(Beginning of GIVEN RECORDS)

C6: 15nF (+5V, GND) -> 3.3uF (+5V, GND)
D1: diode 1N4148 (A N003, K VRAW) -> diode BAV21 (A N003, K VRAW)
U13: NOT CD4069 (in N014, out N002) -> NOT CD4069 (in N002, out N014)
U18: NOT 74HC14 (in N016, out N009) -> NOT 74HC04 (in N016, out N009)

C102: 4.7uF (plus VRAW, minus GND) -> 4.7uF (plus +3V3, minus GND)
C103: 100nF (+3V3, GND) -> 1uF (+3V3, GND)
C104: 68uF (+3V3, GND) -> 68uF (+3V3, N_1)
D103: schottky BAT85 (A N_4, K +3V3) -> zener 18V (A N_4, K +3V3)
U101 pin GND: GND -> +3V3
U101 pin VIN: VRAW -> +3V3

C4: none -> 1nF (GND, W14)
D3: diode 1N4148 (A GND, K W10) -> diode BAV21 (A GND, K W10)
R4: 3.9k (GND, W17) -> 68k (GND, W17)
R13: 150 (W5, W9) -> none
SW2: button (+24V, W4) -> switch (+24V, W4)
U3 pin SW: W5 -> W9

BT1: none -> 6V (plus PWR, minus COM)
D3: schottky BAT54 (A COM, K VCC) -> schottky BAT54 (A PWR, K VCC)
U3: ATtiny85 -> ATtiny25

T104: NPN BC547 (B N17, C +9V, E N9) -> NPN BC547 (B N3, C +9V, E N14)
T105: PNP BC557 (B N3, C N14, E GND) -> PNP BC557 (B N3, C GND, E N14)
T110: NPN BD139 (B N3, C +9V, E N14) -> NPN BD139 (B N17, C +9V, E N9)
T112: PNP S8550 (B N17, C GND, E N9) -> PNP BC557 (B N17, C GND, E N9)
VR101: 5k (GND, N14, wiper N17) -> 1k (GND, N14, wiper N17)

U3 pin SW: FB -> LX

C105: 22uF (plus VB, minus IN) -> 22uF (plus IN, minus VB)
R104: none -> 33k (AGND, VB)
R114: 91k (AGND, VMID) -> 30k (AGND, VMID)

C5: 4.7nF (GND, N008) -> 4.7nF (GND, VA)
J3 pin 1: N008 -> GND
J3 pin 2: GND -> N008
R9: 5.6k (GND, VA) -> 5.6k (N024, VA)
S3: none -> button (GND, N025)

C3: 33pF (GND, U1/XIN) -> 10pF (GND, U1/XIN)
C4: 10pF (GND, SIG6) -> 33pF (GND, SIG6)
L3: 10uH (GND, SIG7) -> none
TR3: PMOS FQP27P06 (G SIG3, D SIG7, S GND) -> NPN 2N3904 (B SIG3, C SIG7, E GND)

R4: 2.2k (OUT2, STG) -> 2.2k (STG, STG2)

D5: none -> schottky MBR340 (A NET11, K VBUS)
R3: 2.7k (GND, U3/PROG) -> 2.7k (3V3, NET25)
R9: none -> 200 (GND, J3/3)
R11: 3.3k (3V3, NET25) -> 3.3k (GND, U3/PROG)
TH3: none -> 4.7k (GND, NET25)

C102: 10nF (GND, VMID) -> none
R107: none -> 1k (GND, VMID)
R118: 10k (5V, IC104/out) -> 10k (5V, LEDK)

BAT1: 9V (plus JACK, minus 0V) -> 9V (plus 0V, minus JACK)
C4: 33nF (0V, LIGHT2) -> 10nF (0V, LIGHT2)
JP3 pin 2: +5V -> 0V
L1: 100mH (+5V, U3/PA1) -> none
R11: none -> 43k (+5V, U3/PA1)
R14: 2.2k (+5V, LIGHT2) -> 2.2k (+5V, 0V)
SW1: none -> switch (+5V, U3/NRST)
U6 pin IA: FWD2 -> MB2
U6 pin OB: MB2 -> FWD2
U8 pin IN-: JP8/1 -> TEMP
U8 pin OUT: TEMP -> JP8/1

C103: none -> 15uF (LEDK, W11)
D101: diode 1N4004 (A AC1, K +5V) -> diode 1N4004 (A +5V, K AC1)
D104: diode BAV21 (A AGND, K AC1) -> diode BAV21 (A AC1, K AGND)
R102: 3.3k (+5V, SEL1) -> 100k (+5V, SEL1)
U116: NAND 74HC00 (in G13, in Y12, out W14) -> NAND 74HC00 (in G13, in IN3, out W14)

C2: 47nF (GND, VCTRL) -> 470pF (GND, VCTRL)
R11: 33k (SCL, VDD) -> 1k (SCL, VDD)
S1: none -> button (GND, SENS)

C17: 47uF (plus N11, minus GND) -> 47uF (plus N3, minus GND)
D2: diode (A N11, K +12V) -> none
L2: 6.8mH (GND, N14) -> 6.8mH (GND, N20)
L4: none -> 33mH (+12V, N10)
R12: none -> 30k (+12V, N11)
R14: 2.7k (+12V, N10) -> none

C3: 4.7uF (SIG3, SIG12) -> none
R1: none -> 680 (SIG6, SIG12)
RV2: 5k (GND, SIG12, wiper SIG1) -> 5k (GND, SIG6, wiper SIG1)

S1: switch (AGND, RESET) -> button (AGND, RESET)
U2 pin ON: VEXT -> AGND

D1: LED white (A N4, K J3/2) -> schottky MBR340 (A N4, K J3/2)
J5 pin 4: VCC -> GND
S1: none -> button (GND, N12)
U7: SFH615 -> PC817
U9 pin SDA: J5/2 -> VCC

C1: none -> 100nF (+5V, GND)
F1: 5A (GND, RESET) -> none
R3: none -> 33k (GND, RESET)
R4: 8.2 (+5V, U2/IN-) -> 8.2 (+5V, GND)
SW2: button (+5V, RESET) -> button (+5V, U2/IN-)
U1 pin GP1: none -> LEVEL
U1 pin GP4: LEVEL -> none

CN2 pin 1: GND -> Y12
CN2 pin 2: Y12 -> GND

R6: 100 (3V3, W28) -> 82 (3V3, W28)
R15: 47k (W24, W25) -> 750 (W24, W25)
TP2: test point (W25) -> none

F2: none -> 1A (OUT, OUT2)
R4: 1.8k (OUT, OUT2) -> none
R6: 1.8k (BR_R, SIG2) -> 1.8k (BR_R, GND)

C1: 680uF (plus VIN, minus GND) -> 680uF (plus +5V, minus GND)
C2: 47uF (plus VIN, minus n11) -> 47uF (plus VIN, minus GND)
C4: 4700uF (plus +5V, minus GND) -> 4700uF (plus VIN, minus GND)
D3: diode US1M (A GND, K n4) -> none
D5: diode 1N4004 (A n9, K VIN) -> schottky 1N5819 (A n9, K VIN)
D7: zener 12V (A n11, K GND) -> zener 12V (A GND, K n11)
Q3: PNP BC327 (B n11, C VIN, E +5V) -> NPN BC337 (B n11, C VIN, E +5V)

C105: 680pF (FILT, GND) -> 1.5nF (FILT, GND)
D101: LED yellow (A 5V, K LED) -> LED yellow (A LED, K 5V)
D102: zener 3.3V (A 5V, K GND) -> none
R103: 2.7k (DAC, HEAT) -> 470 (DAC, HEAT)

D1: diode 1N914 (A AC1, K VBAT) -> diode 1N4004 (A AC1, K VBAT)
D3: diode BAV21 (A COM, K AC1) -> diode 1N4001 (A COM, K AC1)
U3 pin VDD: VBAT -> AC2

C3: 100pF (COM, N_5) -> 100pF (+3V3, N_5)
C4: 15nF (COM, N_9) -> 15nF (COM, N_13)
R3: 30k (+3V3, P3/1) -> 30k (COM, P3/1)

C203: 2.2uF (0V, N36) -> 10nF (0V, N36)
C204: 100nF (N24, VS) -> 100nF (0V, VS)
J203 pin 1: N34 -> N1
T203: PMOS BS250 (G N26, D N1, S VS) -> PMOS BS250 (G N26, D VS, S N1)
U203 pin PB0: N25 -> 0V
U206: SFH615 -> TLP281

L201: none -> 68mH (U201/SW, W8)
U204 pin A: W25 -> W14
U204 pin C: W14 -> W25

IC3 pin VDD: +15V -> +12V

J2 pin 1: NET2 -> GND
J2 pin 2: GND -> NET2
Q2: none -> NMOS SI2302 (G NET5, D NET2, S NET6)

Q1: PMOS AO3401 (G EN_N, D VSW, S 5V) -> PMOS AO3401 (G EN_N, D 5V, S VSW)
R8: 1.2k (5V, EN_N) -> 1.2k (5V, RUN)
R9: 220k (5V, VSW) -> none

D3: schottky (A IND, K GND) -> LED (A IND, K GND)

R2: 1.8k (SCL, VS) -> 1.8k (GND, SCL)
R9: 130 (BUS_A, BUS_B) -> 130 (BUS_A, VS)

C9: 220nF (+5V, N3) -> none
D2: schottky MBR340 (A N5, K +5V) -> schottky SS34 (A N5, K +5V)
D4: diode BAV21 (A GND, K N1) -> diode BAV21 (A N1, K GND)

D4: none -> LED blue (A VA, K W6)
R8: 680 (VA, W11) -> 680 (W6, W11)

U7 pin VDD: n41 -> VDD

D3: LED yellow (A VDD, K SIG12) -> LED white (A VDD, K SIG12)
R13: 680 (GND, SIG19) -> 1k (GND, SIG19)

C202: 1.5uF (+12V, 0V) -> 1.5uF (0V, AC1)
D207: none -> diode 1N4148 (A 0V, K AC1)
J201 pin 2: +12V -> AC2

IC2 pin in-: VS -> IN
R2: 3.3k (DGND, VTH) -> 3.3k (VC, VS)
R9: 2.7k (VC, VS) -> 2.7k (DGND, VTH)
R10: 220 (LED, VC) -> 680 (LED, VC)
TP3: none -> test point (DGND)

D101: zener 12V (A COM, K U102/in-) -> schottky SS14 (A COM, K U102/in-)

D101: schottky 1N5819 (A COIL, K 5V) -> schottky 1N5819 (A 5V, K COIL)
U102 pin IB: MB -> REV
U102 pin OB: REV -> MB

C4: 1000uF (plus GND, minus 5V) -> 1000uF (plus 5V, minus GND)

(End of GIVEN RECORDS)

▶ **EXERCISE PROMPT**
Return the span of lines in the data above that opens at the line with "C102: 4.7uF (plus" and closes at the line with "C105: 22uF (plus", exactly, ends included, nothing else.

▶ **YOUR SOLUTION**
C102: 4.7uF (plus VRAW, minus GND) -> 4.7uF (plus +3V3, minus GND)
C103: 100nF (+3V3, GND) -> 1uF (+3V3, GND)
C104: 68uF (+3V3, GND) -> 68uF (+3V3, N_1)
D103: schottky BAT85 (A N_4, K +3V3) -> zener 18V (A N_4, K +3V3)
U101 pin GND: GND -> +3V3
U101 pin VIN: VRAW -> +3V3

C4: none -> 1nF (GND, W14)
D3: diode 1N4148 (A GND, K W10) -> diode BAV21 (A GND, K W10)
R4: 3.9k (GND, W17) -> 68k (GND, W17)
R13: 150 (W5, W9) -> none
SW2: button (+24V, W4) -> switch (+24V, W4)
U3 pin SW: W5 -> W9

BT1: none -> 6V (plus PWR, minus COM)
D3: schottky BAT54 (A COM, K VCC) -> schottky BAT54 (A PWR, K VCC)
U3: ATtiny85 -> ATtiny25

T104: NPN BC547 (B N17, C +9V, E N9) -> NPN BC547 (B N3, C +9V, E N14)
T105: PNP BC557 (B N3, C N14, E GND) -> PNP BC557 (B N3, C GND, E N14)
T110: NPN BD139 (B N3, C +9V, E N14) -> NPN BD139 (B N17, C +9V, E N9)
T112: PNP S8550 (B N17, C GND, E N9) -> PNP BC557 (B N17, C GND, E N9)
VR101: 5k (GND, N14, wiper N17) -> 1k (GND, N14, wiper N17)

U3 pin SW: FB -> LX

C105: 22uF (plus VB, minus IN) -> 22uF (plus IN, minus VB)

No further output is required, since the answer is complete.